• _Exercise aim_:
Records follow. Copy every line with "téléphone".

• _Record extracts_:
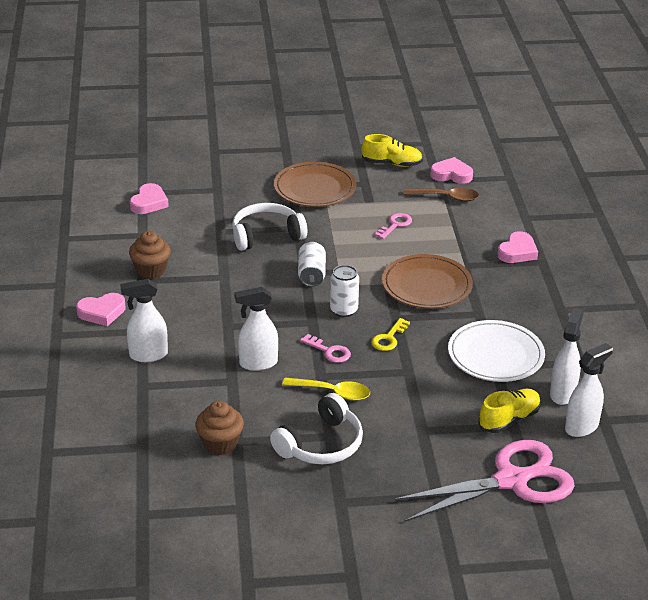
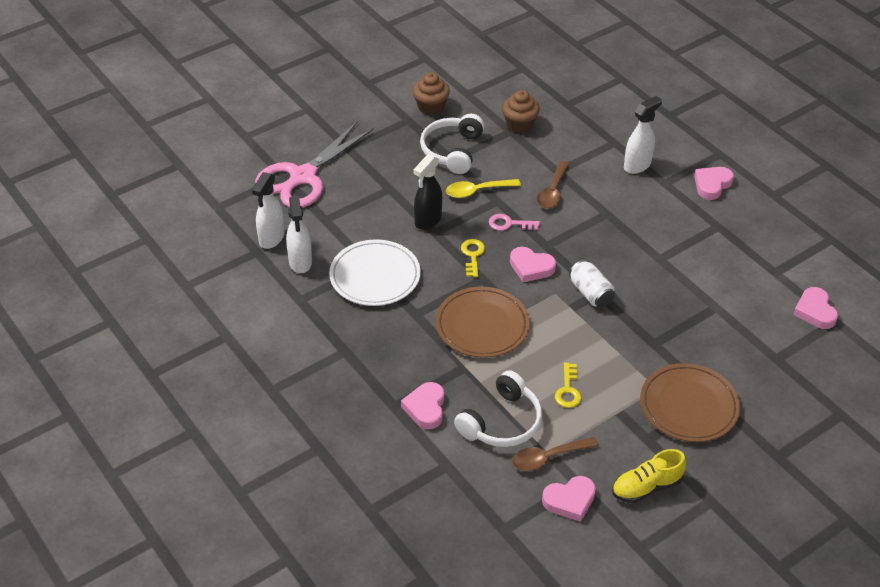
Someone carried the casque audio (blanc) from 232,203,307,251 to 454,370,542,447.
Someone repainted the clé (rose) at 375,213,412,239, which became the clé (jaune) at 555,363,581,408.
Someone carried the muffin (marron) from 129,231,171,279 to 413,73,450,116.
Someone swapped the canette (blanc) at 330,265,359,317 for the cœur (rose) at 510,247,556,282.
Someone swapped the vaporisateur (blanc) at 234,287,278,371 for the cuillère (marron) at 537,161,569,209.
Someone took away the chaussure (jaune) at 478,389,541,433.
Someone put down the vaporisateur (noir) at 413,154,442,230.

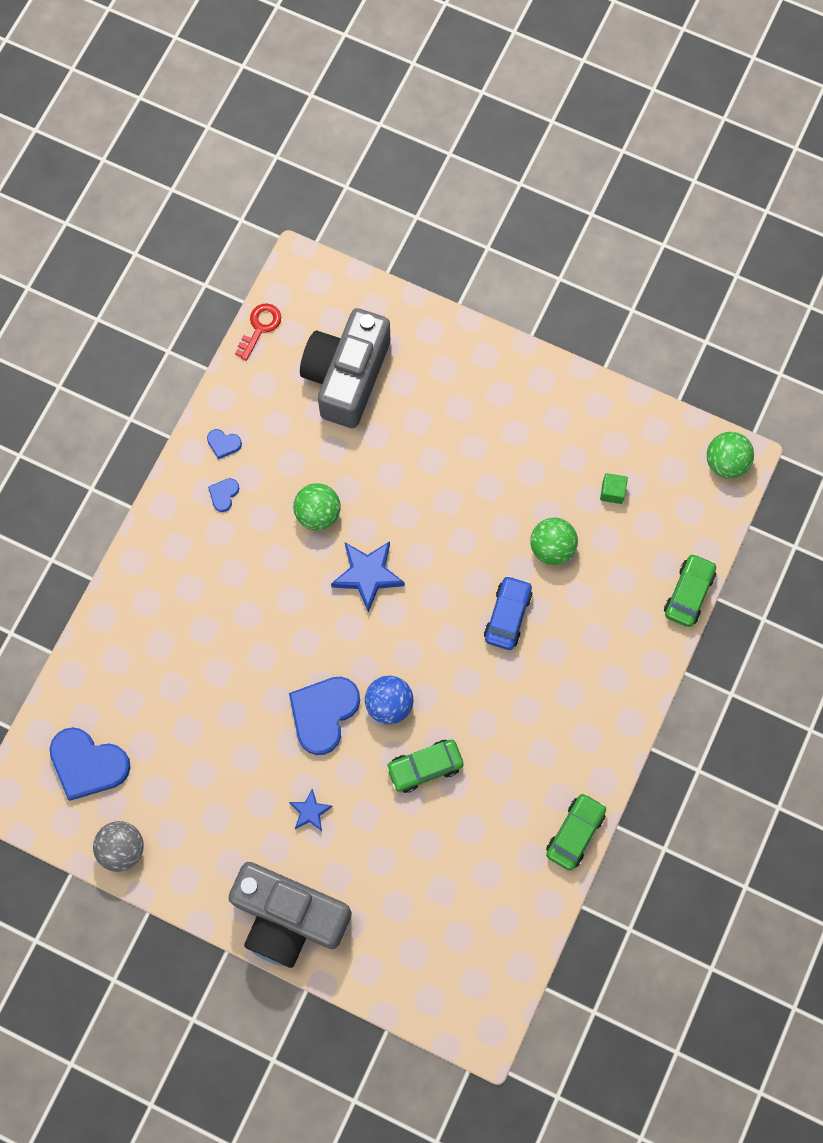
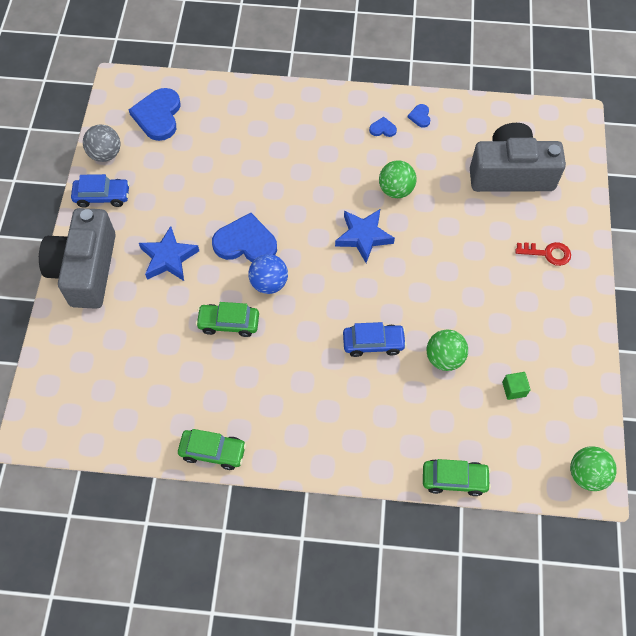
Someone carried the clé (rouge) from 235,303,281,361 to 515,242,571,266.
Someone rotated the voiture (vert) at 386,740,464,793 by 45 degrees counterclockwise.
Someone scaled the étoile (bleu) at 289,789,333,831 by 1.76.
Someone put down the voiture (bleu) at 71,174,130,208.

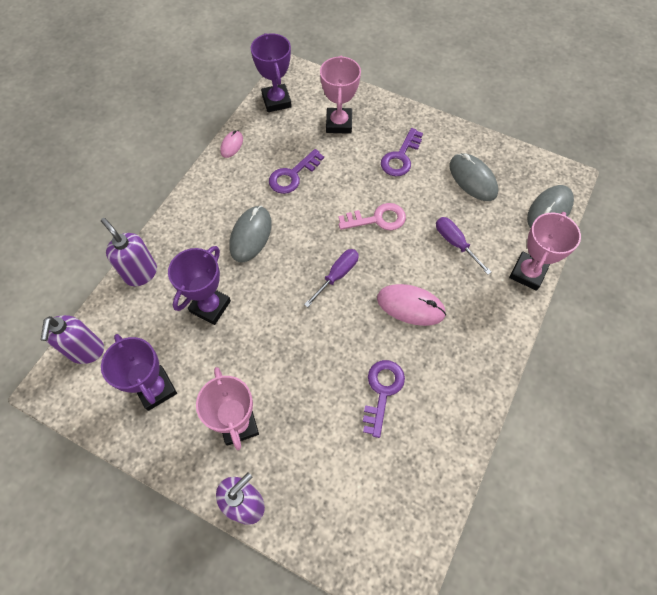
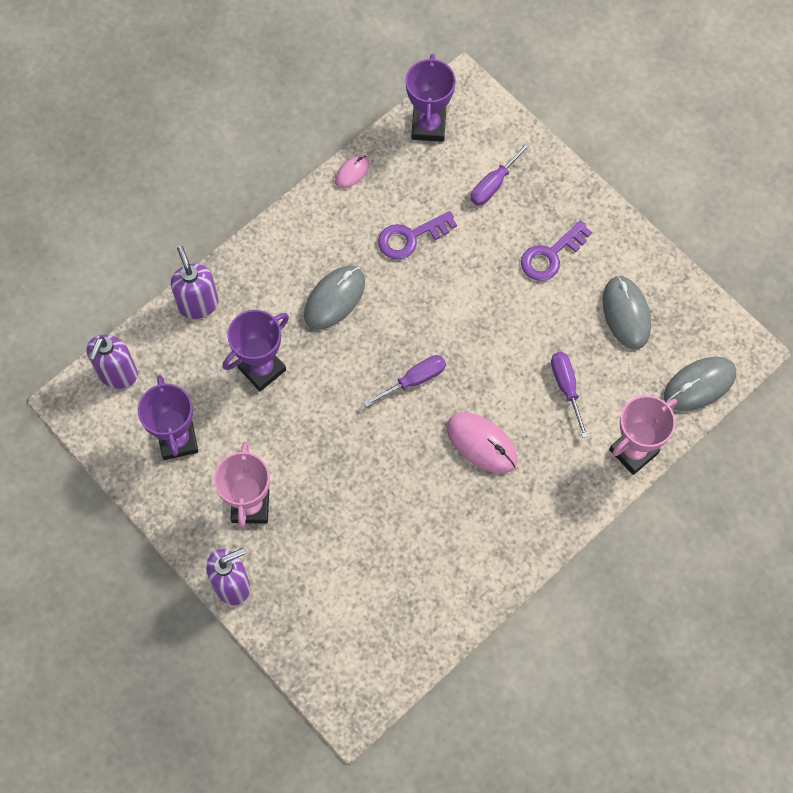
Someone swapped the trophée (rose) at 320,55,361,134 for the tournevis (violet) at 470,142,531,206.
Someone took away the clé (rose) at 338,203,406,230.
Someone took away the clé (violet) at 363,360,405,438.

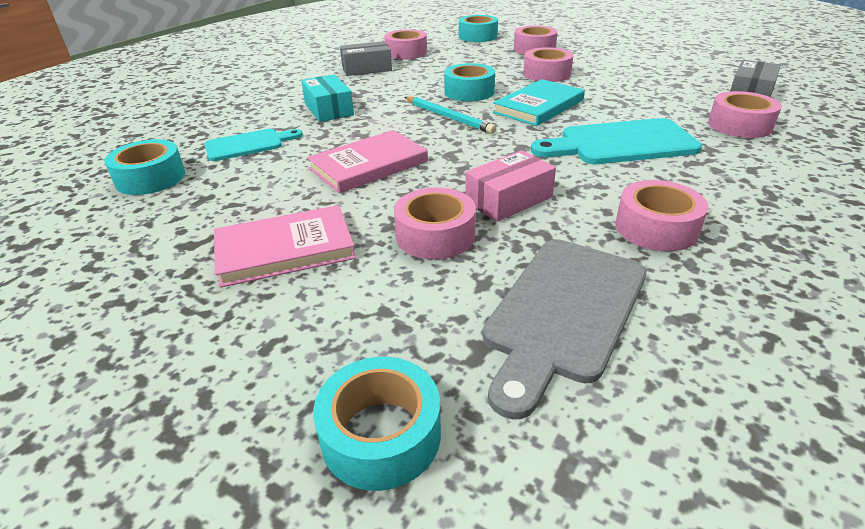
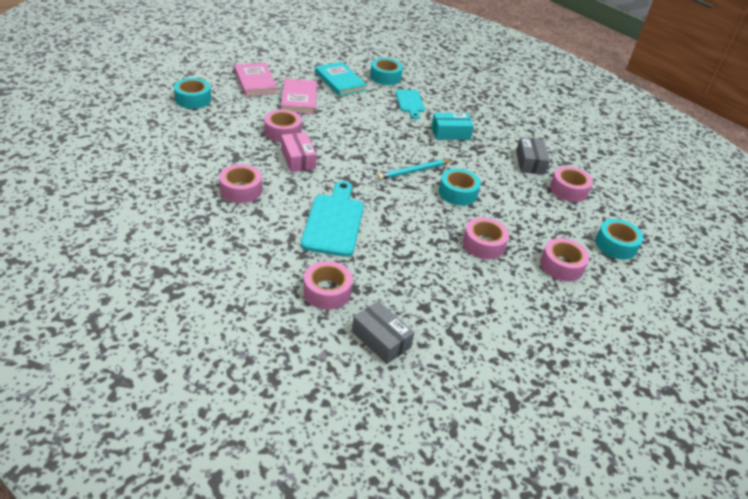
Someone carried the livre (turquoise) from 493,79,585,126 to 315,62,367,96.
Someone carried the livre (rose) from 307,130,428,193 to 234,63,278,96.
Someone took away the planche à découper (gris) at 482,239,647,420.

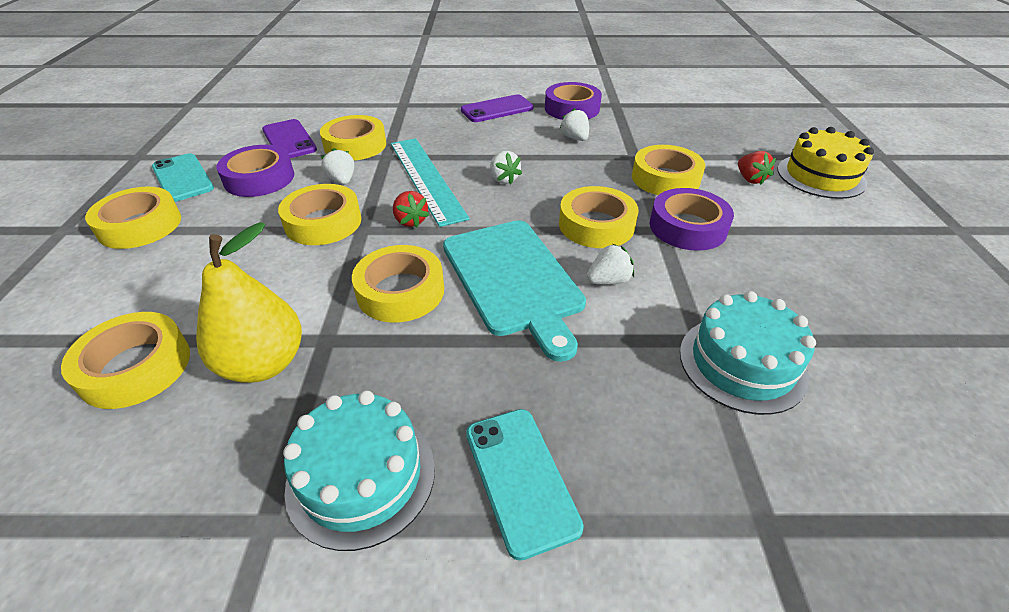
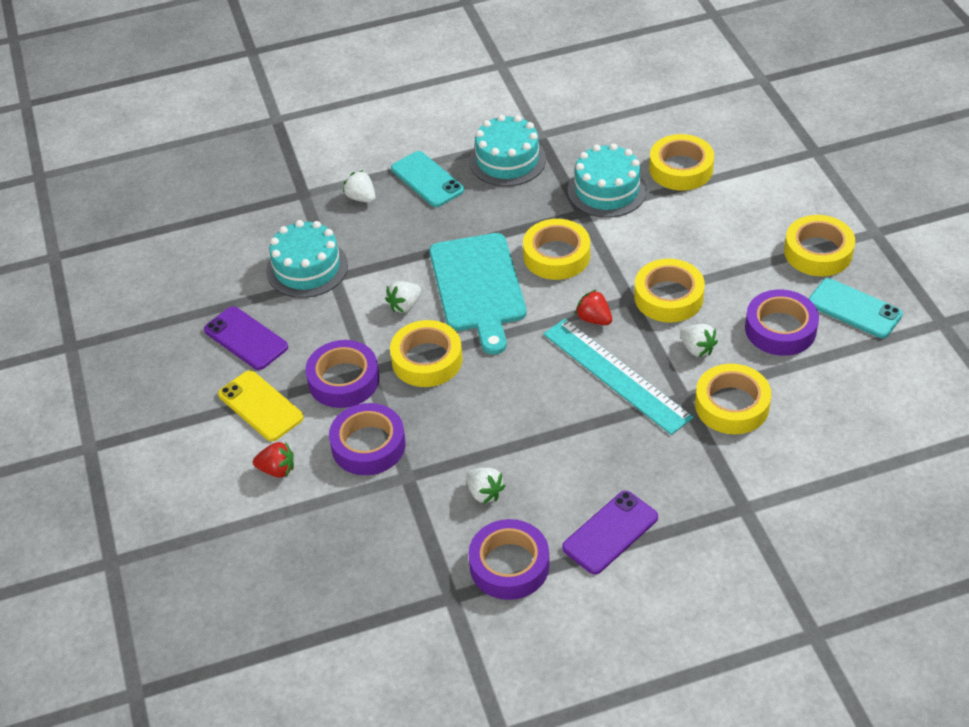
Someone carried the téléphone (violet) from 262,119,317,158 to 204,306,288,370.
Someone took away the gâteau (jaune) at 777,127,874,199.
Someone repainted the ruban adhésif (jaune) at 632,145,705,195, which became the ruban adhésif (violet) at 329,403,405,475.
Someone carried the fraise (blanc) from 490,151,522,184 to 343,170,376,203.
Someone rotated the fraise (rouge) at 738,151,776,185 by 135 degrees clockwise.
Someone rotated the planche à découper (turquoise) at 443,220,586,362 by 150 degrees counterclockwise.
Someone swapped the poire (jaune) at 196,222,302,383 for the gâteau (turquoise) at 568,143,647,218.
Someone put down the téléphone (jaune) at 218,370,304,441.

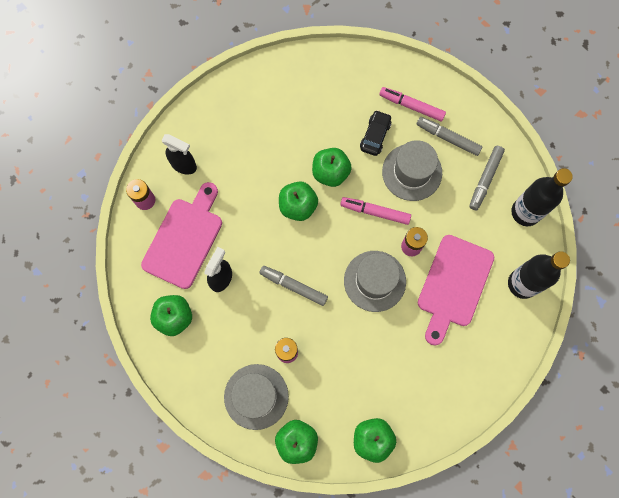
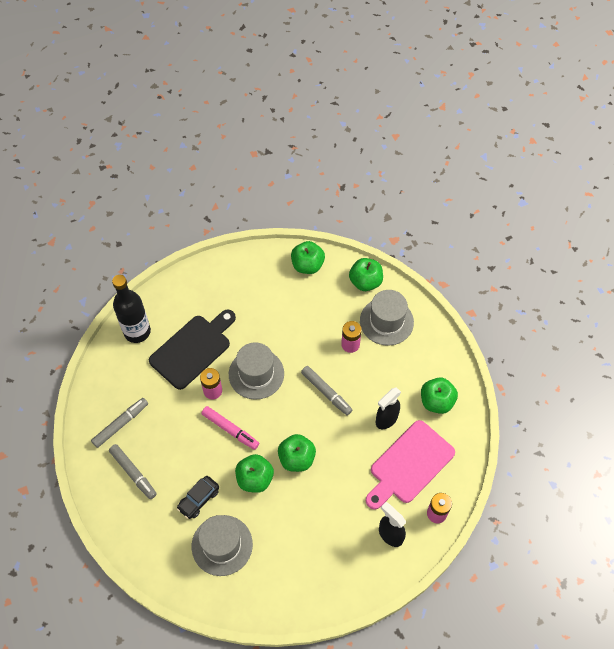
Someone took away the feutre (rose) at 379,87,446,122.
Someone carried the chapeau (gris) from 382,140,442,201 to 192,515,253,576.
Someone took away the bouteille (noir) at 511,168,573,226.
Someone repainted the planche à découper (rose) at 418,235,494,345, which became the planche à découper (noir) at 149,309,236,390.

• _The completed task_:
Someone carried the téléphone (violet) from 262,119,317,158 to 204,306,288,370.
Someone put down the téléphone (jaune) at 218,370,304,441.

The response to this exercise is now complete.